### Version comparison data
/---
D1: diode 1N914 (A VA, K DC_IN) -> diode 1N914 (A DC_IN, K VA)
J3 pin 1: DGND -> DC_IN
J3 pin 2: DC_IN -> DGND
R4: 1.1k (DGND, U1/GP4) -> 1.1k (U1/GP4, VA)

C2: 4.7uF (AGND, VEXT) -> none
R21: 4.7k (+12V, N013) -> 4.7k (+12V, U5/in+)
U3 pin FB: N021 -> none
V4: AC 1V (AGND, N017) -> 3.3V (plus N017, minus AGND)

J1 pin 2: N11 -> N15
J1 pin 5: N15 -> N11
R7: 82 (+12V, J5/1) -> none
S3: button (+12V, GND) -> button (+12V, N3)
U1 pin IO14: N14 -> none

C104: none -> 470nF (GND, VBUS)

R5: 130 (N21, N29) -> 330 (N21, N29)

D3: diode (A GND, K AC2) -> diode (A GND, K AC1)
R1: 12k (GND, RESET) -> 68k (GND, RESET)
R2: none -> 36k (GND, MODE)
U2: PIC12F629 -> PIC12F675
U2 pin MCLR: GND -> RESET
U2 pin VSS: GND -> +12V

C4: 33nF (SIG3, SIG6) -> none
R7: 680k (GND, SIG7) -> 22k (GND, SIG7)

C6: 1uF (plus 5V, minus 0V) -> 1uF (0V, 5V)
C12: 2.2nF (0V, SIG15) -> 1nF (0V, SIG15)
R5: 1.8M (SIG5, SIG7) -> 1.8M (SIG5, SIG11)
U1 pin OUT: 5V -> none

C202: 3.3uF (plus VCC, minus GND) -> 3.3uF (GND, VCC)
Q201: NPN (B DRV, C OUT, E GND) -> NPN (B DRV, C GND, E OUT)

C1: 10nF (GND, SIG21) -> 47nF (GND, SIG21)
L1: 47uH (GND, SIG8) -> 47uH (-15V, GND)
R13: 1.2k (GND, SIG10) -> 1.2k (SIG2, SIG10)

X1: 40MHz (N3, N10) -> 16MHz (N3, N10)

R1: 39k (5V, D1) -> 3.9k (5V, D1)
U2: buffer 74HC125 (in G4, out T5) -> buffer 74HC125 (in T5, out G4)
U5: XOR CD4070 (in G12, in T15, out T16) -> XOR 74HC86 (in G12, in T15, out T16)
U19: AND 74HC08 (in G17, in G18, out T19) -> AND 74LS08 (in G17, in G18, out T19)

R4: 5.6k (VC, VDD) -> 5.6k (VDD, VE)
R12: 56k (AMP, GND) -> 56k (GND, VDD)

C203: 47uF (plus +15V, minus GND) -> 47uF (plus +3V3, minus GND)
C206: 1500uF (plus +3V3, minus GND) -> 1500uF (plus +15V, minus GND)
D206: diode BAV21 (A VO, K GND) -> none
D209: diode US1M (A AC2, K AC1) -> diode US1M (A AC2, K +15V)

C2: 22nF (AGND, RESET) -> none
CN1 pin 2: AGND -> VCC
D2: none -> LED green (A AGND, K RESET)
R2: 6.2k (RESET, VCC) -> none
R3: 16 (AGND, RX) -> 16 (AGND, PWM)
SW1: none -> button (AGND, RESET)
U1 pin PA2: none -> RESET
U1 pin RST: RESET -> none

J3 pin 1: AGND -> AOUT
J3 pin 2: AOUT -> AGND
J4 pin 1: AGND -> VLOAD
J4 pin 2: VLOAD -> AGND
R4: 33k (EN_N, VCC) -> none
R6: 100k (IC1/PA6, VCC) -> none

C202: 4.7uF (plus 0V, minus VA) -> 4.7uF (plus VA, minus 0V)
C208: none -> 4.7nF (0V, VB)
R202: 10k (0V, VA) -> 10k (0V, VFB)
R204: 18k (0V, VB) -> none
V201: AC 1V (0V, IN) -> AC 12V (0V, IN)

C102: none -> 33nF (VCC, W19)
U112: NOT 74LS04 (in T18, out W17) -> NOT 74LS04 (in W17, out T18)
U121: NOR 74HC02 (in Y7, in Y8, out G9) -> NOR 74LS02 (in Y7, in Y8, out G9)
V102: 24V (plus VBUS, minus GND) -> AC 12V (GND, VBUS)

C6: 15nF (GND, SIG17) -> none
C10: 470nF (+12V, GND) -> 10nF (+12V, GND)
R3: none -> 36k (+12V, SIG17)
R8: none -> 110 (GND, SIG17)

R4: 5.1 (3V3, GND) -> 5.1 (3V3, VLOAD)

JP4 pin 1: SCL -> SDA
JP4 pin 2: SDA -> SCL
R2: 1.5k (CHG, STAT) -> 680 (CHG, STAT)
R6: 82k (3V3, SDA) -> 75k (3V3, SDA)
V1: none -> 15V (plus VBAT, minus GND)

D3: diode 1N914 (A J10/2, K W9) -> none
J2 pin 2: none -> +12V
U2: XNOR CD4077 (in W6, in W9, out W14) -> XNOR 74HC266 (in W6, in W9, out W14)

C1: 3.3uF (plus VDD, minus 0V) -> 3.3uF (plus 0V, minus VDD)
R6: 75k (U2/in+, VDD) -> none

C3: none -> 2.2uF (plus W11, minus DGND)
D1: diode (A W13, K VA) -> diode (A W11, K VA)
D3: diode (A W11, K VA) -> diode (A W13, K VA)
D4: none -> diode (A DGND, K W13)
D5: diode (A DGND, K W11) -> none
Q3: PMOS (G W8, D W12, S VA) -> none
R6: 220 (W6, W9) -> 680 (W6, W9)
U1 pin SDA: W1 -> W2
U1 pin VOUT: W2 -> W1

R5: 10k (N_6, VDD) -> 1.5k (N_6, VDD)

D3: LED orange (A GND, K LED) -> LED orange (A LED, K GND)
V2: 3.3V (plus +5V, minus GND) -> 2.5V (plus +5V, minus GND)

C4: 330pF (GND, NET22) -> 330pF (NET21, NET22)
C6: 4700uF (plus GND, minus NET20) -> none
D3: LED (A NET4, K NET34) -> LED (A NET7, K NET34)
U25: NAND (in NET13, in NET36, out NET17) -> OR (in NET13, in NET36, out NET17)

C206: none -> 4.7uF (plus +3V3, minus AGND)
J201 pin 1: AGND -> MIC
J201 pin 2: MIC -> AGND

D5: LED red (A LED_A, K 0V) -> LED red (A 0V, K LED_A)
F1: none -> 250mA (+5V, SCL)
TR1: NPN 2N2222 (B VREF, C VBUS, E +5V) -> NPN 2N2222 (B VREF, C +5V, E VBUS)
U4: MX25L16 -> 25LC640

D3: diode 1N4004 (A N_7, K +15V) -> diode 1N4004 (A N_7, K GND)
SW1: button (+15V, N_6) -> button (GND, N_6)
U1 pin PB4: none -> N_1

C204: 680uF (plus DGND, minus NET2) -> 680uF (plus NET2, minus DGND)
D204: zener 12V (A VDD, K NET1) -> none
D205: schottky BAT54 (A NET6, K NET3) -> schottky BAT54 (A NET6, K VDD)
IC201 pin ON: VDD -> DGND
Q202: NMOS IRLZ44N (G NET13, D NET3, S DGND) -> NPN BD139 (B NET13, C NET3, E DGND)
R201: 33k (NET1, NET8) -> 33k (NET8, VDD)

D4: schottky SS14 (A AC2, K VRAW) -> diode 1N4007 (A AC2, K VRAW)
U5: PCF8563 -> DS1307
\---
### PROBLEM TO WORK ON
What do the lines above say from the one containing "C1: 3.3uF (plus" down to the one containing "R5: 10k (N_6, VDD) -> 1.5k (N_6, VDD)"? Return them exactly, both end lines included, and only them.

### RESPONSE TO THE TASK
C1: 3.3uF (plus VDD, minus 0V) -> 3.3uF (plus 0V, minus VDD)
R6: 75k (U2/in+, VDD) -> none

C3: none -> 2.2uF (plus W11, minus DGND)
D1: diode (A W13, K VA) -> diode (A W11, K VA)
D3: diode (A W11, K VA) -> diode (A W13, K VA)
D4: none -> diode (A DGND, K W13)
D5: diode (A DGND, K W11) -> none
Q3: PMOS (G W8, D W12, S VA) -> none
R6: 220 (W6, W9) -> 680 (W6, W9)
U1 pin SDA: W1 -> W2
U1 pin VOUT: W2 -> W1

R5: 10k (N_6, VDD) -> 1.5k (N_6, VDD)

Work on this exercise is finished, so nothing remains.